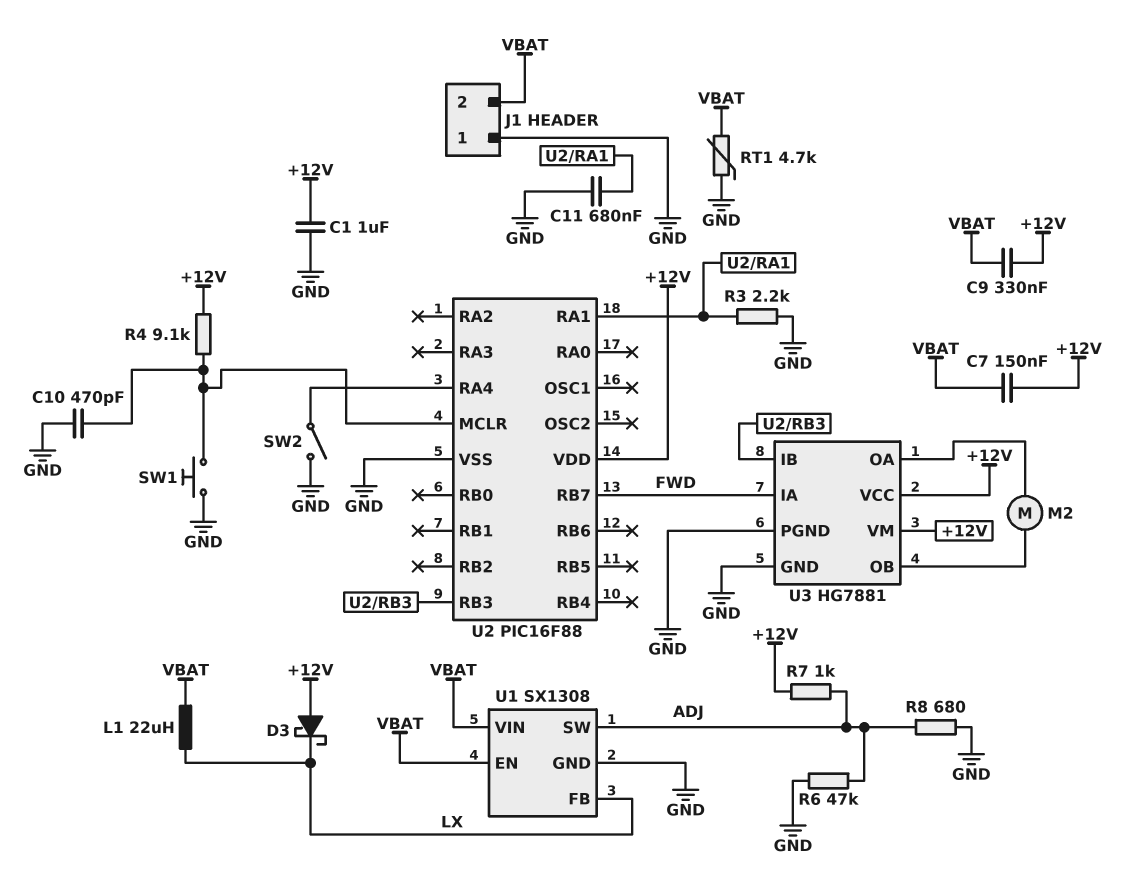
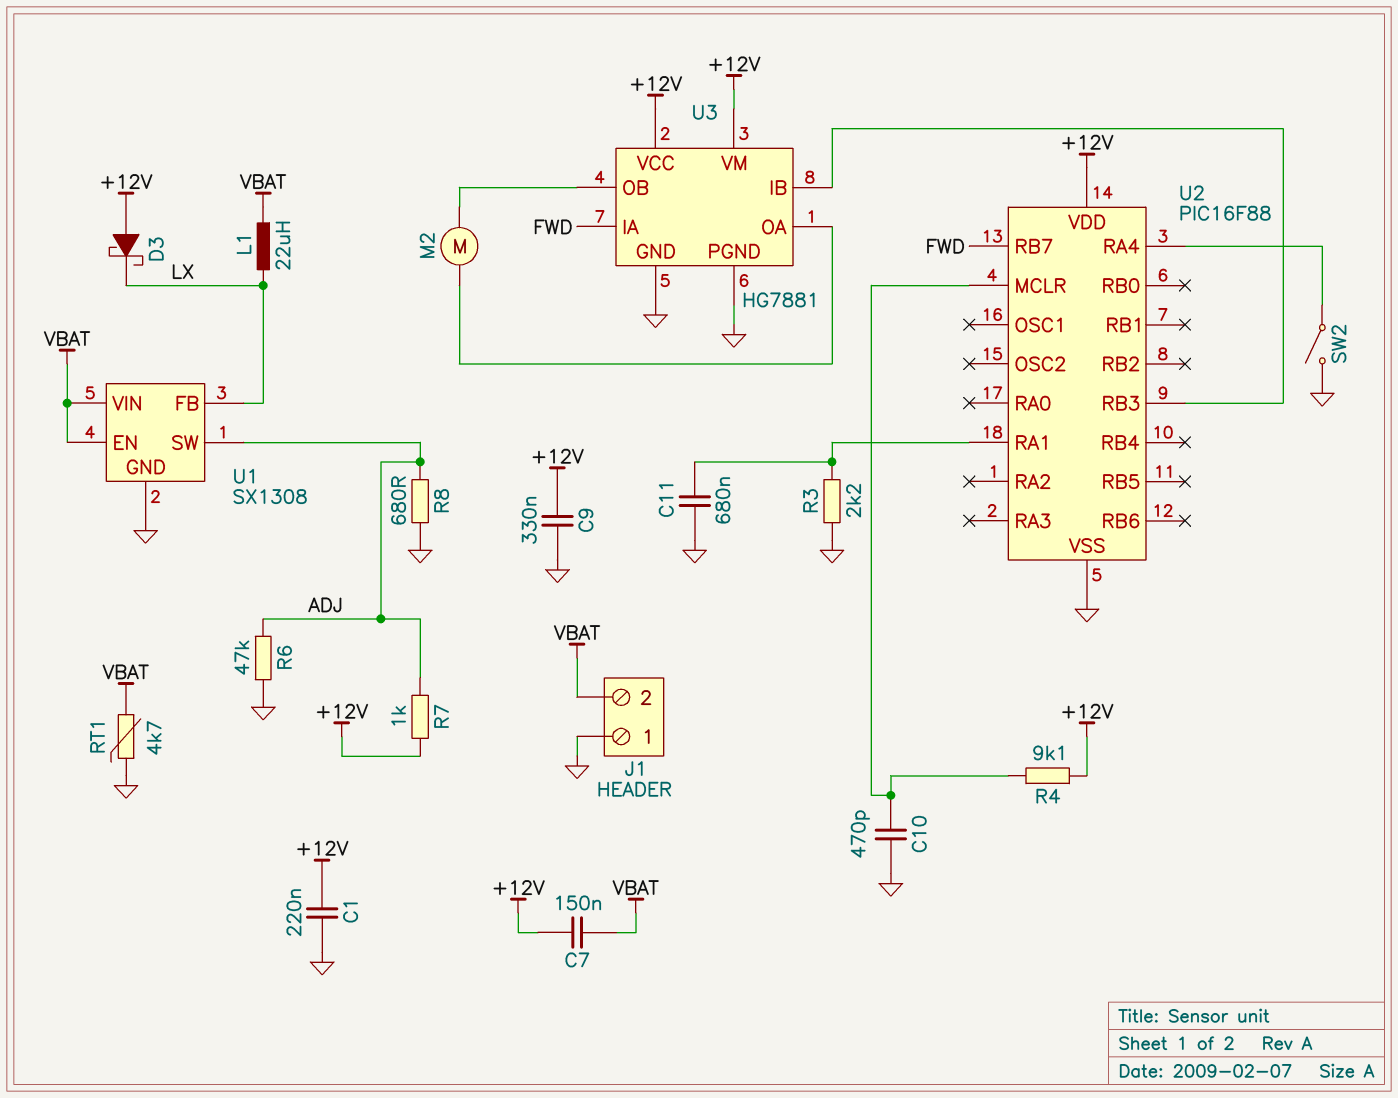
C1: 1uF (+12V, GND) -> 220nF (+12V, GND)
C9: 330nF (+12V, VBAT) -> 330nF (+12V, GND)
SW1: button (GND, U2/MCLR) -> none

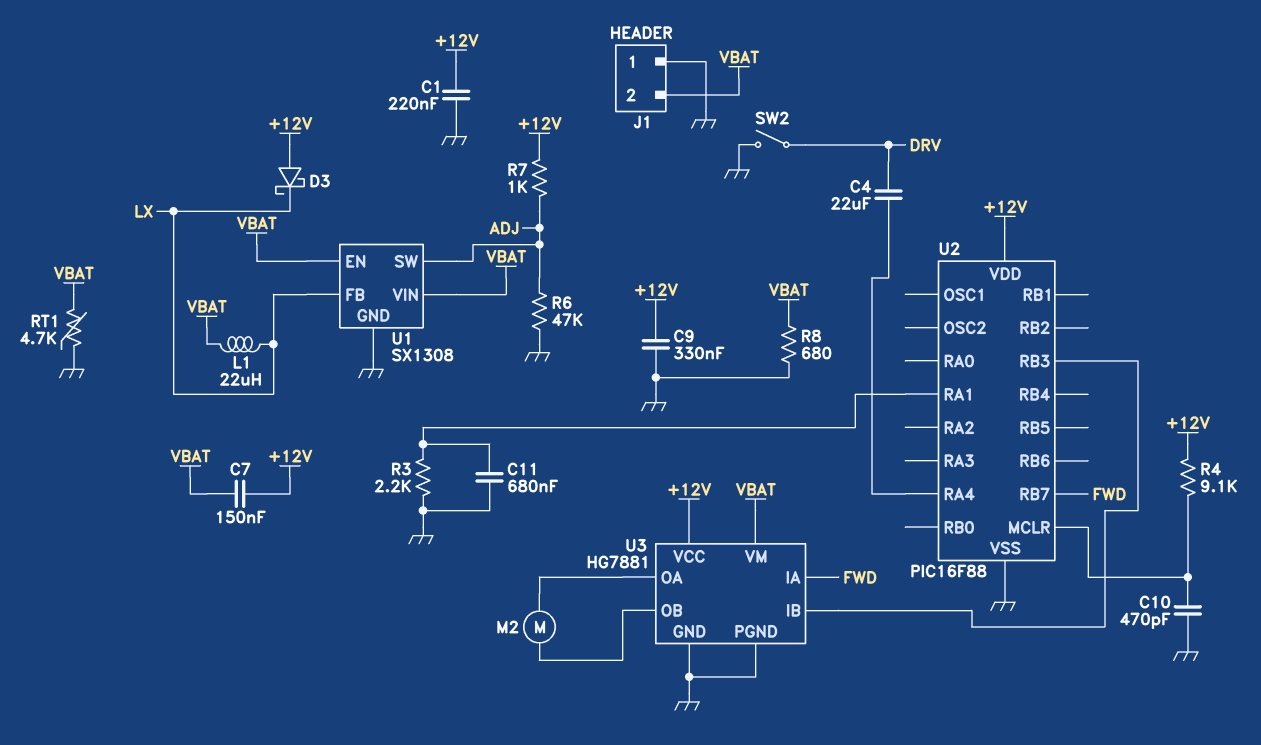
C4: none -> 22uF (DRV, U2/RA4)
R8: 680 (ADJ, GND) -> 680 (GND, VBAT)
SW2: switch (GND, U2/RA4) -> switch (DRV, GND)
U3 pin VM: +12V -> VBAT

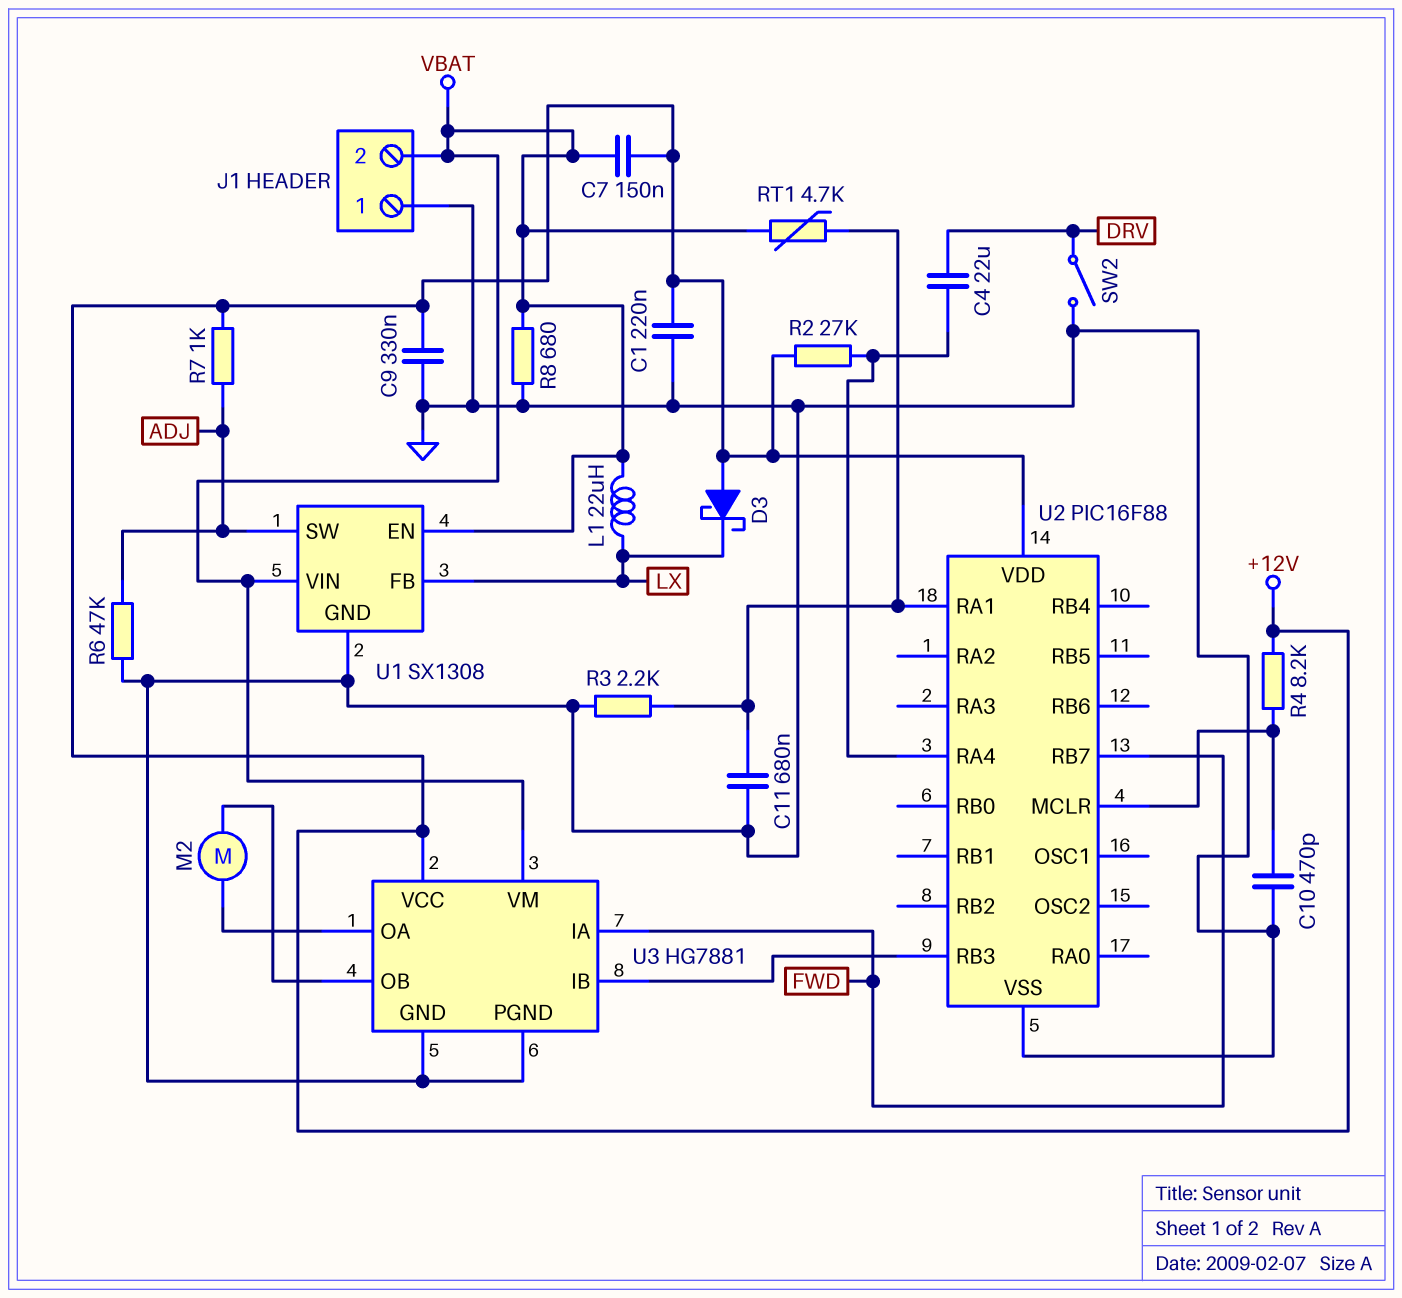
R2: none -> 27k (+12V, U2/RA4)
R4: 9.1k (+12V, U2/MCLR) -> 8.2k (+12V, U2/MCLR)
RT1: 4.7k (GND, VBAT) -> 4.7k (U2/RA1, VBAT)

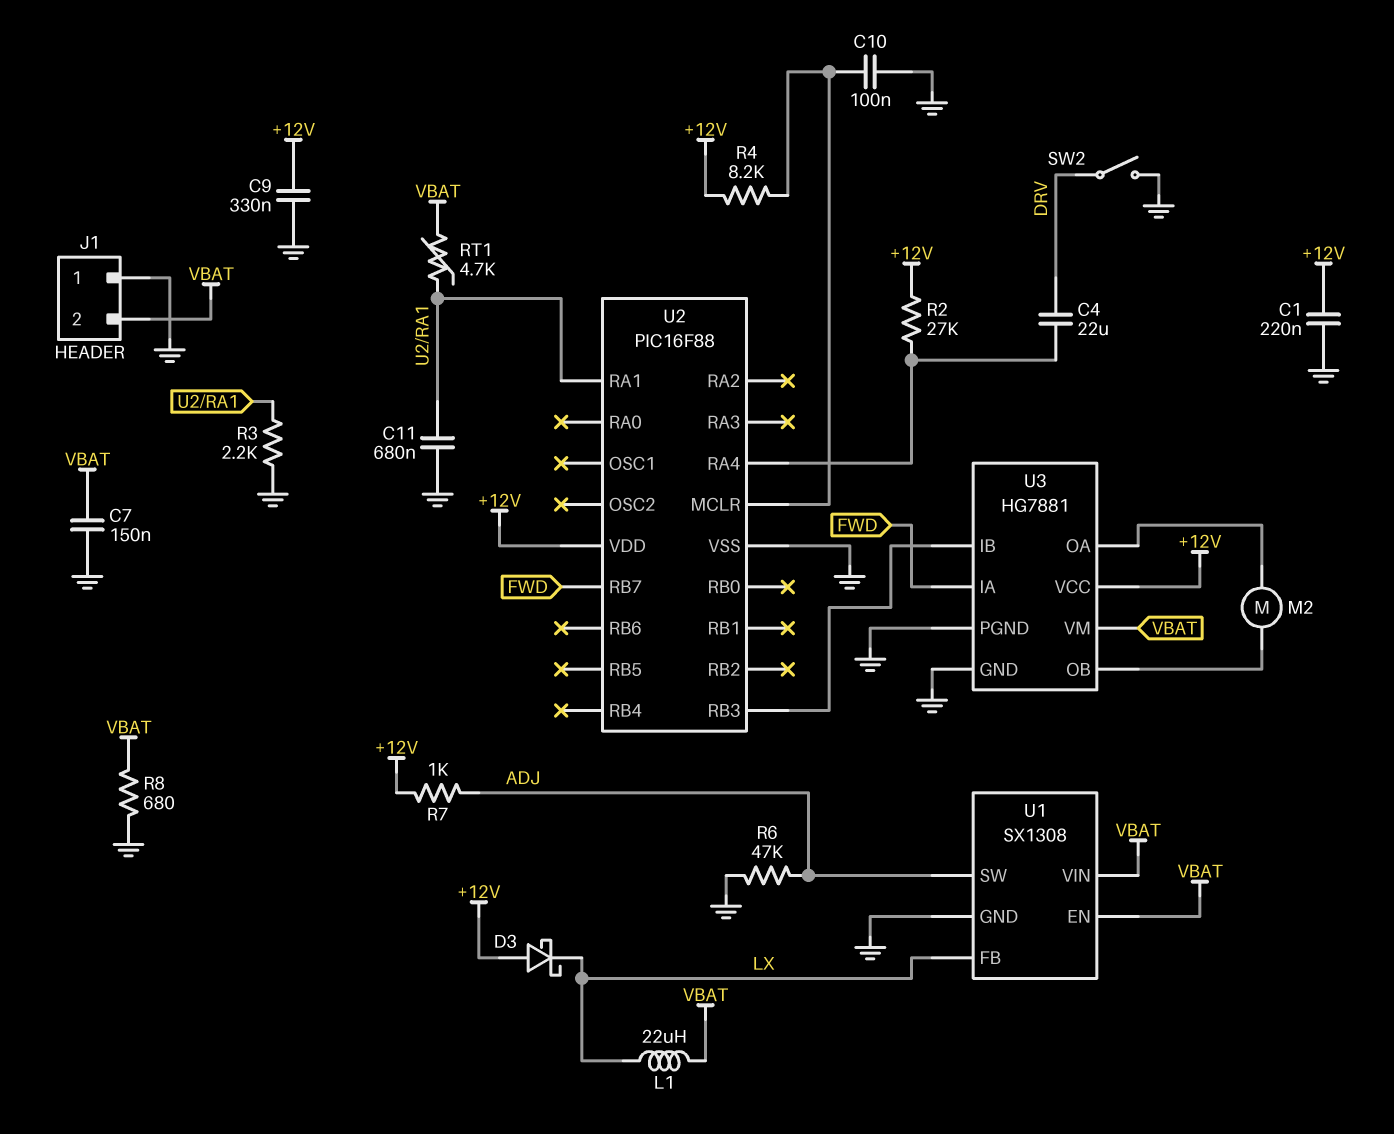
C7: 150nF (+12V, VBAT) -> 150nF (GND, VBAT)
C10: 470pF (GND, U2/MCLR) -> 100nF (GND, U2/MCLR)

# # #

# Work instruction
Extract from the data every line where "MCLR" shows up.

# Output of the exercise
SW1: button (GND, U2/MCLR) -> none
R4: 9.1k (+12V, U2/MCLR) -> 8.2k (+12V, U2/MCLR)
C10: 470pF (GND, U2/MCLR) -> 100nF (GND, U2/MCLR)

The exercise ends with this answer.